- **What to work on**
Print the items below exactly as they appear, from the line containing "reactors (583, 509)" up to and including the line containing "overriding [241, 91]".
─── Information shown ───
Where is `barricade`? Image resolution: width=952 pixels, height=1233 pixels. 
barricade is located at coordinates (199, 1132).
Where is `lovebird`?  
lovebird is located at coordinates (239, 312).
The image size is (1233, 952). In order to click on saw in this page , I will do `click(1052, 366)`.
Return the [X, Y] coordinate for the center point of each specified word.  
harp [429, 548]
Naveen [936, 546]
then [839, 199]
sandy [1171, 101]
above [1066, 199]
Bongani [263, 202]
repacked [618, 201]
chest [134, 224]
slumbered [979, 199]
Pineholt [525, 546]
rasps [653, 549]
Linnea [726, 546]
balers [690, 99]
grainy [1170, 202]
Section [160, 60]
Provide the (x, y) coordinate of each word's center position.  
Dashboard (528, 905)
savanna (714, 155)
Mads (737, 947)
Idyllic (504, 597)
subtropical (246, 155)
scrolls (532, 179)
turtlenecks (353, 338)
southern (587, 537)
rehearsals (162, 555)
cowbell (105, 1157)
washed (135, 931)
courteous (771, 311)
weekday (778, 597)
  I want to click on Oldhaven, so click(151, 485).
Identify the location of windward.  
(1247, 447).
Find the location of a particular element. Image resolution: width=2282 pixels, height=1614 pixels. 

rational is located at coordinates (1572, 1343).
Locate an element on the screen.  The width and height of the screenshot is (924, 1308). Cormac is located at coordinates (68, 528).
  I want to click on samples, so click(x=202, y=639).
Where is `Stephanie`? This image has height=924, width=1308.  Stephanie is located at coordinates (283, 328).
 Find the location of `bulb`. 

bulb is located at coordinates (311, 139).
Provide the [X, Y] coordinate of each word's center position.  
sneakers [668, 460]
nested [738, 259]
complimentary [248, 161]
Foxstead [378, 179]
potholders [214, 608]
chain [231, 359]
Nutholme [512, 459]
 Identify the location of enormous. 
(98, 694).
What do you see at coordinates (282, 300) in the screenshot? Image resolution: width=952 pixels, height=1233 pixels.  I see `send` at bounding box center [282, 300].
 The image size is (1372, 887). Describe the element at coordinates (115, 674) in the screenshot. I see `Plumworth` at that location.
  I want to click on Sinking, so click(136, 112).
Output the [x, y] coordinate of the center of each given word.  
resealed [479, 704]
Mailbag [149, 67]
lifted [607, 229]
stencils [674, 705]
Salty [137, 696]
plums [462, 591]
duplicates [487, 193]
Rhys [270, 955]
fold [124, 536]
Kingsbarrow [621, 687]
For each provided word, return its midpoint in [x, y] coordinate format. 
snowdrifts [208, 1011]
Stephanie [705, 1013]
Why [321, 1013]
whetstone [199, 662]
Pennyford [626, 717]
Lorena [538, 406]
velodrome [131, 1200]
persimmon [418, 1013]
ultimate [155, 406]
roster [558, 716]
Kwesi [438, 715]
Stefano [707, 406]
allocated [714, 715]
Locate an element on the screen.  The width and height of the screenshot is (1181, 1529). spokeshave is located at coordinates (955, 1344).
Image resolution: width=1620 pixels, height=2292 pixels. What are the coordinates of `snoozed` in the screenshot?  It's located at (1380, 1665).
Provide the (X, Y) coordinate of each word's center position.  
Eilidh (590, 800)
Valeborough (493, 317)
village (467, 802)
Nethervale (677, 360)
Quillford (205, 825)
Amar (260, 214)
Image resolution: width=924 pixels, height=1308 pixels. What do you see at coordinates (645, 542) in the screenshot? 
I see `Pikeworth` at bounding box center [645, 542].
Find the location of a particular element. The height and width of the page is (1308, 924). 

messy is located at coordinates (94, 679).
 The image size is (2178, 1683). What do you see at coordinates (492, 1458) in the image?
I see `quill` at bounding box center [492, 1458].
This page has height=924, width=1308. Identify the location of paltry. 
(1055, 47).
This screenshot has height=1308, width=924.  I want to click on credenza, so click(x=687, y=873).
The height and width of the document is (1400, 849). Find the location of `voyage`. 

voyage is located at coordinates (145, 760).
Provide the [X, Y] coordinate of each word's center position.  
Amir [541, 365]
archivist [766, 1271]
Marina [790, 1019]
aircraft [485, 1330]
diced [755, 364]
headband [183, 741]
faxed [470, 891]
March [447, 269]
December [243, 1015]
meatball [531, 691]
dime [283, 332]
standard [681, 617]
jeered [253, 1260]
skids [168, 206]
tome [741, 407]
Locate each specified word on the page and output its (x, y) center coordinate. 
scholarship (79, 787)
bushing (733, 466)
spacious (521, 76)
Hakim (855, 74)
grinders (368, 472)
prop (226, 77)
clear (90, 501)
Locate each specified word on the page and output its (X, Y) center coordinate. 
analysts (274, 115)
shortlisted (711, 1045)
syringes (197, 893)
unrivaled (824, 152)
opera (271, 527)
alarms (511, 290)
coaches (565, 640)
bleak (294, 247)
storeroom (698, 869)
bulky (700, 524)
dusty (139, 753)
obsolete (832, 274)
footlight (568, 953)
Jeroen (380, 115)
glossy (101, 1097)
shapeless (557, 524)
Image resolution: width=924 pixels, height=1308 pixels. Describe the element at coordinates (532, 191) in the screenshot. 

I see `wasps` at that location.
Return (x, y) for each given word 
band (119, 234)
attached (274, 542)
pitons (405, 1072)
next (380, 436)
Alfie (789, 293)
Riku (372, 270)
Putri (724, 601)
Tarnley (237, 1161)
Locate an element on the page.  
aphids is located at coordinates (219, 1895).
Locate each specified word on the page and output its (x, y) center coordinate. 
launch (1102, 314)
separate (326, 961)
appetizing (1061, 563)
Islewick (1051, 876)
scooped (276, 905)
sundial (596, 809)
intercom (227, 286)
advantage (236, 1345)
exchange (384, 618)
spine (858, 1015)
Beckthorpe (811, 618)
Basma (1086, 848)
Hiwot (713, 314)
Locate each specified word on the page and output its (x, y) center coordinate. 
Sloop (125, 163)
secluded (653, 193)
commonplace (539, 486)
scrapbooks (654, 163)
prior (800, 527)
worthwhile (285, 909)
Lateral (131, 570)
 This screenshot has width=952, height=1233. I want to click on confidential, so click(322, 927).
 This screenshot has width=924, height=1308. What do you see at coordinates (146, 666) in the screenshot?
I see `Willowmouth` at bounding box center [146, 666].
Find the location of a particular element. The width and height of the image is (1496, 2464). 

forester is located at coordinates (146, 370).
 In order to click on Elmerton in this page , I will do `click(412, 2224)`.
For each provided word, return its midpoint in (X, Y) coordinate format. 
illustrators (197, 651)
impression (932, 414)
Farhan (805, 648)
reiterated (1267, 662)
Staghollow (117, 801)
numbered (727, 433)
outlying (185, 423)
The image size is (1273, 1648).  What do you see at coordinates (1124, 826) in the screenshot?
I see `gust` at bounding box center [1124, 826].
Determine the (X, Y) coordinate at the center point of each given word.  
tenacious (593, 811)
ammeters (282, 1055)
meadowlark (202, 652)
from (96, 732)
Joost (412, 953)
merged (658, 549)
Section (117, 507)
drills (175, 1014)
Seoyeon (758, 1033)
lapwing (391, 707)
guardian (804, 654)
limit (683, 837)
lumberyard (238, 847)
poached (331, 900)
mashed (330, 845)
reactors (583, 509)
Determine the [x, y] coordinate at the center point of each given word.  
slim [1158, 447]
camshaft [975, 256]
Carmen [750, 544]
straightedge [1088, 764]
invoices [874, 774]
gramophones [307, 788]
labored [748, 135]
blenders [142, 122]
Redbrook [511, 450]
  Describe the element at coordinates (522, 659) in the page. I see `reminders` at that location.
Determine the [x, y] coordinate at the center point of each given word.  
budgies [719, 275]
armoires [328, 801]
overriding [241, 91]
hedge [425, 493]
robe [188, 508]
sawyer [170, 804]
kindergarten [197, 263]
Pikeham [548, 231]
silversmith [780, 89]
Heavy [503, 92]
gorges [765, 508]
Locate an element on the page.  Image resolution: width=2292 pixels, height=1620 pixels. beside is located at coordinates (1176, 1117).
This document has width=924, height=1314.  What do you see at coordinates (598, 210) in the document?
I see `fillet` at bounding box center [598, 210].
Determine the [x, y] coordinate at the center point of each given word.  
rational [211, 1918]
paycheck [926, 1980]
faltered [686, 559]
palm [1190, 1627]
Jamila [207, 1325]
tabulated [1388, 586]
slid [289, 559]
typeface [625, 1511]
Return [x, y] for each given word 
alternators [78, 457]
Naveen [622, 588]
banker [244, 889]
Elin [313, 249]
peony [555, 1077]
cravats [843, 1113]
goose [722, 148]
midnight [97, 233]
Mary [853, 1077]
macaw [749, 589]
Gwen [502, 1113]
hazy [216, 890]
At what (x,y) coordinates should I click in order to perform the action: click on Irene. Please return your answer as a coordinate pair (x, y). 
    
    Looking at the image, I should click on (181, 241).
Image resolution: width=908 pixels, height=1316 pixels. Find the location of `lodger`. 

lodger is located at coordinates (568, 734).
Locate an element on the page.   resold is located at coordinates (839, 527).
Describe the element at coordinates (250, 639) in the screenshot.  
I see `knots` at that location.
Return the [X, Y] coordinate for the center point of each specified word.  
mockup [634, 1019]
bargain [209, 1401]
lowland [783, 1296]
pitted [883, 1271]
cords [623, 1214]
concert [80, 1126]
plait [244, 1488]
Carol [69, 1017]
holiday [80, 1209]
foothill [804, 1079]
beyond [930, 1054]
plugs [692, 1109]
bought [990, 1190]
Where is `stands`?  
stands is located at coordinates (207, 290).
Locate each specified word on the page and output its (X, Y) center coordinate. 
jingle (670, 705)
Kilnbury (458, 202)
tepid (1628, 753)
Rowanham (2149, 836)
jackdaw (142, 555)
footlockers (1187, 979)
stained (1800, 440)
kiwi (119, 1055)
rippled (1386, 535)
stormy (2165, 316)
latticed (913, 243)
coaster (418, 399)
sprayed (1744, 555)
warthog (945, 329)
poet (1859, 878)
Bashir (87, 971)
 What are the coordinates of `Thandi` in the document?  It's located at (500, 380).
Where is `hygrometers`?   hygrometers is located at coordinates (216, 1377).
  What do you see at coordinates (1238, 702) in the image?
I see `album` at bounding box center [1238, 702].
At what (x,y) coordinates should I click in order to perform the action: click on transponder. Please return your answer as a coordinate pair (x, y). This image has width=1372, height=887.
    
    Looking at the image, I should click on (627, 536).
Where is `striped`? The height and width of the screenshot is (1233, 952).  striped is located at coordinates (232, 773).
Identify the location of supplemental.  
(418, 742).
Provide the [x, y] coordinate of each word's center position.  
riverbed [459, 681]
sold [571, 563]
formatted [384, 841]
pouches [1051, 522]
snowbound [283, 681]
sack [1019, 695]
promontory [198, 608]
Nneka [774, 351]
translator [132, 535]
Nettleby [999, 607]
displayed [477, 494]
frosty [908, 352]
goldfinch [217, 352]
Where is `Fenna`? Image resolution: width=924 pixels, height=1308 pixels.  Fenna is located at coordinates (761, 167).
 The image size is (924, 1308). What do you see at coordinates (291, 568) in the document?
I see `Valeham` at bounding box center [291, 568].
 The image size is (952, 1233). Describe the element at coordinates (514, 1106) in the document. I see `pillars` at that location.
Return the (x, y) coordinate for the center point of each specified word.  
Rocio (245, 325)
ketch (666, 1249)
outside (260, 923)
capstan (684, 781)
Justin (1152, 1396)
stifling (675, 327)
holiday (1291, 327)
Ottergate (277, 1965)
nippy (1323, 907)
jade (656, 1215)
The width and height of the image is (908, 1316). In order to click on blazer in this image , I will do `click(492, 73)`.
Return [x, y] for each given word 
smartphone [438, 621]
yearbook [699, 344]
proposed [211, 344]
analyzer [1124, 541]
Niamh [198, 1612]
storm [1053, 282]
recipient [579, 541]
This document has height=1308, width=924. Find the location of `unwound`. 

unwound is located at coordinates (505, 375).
───
- **Full response**
reactors (583, 509)
Determine the [x, y] coordinate at the center point of each given word.  
slim [1158, 447]
camshaft [975, 256]
Carmen [750, 544]
straightedge [1088, 764]
invoices [874, 774]
gramophones [307, 788]
labored [748, 135]
blenders [142, 122]
Redbrook [511, 450]
  Describe the element at coordinates (522, 659) in the page. I see `reminders` at that location.
Determine the [x, y] coordinate at the center point of each given word.  
budgies [719, 275]
armoires [328, 801]
overriding [241, 91]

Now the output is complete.